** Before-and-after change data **
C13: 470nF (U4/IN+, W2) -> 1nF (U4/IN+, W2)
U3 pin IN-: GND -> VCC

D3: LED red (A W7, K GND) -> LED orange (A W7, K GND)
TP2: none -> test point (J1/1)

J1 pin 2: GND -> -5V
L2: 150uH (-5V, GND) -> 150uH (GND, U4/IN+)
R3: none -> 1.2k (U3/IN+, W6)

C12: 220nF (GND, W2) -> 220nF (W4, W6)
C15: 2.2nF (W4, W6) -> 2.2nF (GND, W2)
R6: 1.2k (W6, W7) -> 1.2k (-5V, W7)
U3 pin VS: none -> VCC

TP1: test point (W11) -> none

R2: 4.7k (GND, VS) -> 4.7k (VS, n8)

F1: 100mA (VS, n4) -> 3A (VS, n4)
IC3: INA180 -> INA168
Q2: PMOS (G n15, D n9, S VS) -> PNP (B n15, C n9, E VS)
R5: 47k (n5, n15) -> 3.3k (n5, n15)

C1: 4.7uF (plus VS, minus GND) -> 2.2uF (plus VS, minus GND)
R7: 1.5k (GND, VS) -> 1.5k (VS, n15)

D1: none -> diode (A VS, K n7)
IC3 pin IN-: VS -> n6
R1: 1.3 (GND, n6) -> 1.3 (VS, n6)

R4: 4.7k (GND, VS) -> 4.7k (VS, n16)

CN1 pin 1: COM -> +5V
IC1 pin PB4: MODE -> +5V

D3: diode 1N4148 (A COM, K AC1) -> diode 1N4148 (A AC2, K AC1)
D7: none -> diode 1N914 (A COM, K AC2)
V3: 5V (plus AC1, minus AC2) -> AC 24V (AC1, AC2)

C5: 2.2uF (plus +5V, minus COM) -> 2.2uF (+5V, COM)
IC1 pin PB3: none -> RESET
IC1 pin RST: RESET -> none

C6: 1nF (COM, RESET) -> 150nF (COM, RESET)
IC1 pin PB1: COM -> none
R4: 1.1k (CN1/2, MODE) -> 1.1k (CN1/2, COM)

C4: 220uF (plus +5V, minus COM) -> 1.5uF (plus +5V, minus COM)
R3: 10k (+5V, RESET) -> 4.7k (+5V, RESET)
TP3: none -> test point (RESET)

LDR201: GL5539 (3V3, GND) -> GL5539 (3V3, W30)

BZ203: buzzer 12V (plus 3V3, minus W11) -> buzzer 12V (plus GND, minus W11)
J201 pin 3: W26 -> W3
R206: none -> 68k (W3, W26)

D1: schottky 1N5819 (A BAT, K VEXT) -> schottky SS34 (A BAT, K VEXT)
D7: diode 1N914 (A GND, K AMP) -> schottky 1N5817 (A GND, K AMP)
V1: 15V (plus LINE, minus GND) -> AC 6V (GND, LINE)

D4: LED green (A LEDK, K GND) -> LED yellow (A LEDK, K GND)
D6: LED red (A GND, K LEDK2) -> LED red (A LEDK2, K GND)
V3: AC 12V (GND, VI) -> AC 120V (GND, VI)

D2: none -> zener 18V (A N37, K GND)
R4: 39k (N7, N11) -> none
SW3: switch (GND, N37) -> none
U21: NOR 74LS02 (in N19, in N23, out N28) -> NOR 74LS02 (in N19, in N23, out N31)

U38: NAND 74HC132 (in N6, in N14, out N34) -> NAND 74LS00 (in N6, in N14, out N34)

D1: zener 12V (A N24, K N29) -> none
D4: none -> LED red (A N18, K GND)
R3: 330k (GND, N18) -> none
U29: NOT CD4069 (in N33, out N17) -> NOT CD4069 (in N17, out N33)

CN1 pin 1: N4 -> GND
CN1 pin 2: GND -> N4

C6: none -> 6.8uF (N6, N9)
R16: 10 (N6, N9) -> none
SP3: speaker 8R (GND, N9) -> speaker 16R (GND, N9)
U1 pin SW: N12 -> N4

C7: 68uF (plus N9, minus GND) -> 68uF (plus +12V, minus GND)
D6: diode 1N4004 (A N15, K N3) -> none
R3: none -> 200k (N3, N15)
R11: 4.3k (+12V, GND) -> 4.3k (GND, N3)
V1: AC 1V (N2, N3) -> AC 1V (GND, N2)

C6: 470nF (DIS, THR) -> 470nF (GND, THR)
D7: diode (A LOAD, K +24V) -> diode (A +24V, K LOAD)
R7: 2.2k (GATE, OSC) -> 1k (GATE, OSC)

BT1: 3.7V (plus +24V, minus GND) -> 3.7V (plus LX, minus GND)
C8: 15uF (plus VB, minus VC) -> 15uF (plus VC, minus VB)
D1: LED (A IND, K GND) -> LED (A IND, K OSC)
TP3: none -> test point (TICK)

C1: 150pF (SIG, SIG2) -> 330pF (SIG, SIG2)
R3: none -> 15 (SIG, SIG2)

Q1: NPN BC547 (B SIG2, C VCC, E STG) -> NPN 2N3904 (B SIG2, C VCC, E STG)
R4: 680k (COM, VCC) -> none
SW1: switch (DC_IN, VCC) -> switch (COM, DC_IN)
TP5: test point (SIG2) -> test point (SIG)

** Problem requirements **
Look above for the line with "IC1 pin PB3: none -> RESET" and the line with "LDR201: GL5539 (3V3, GND)". Write out those two lines and all the lines between them, exactly, and no others.

** Task answer **
IC1 pin PB3: none -> RESET
IC1 pin RST: RESET -> none

C6: 1nF (COM, RESET) -> 150nF (COM, RESET)
IC1 pin PB1: COM -> none
R4: 1.1k (CN1/2, MODE) -> 1.1k (CN1/2, COM)

C4: 220uF (plus +5V, minus COM) -> 1.5uF (plus +5V, minus COM)
R3: 10k (+5V, RESET) -> 4.7k (+5V, RESET)
TP3: none -> test point (RESET)

LDR201: GL5539 (3V3, GND) -> GL5539 (3V3, W30)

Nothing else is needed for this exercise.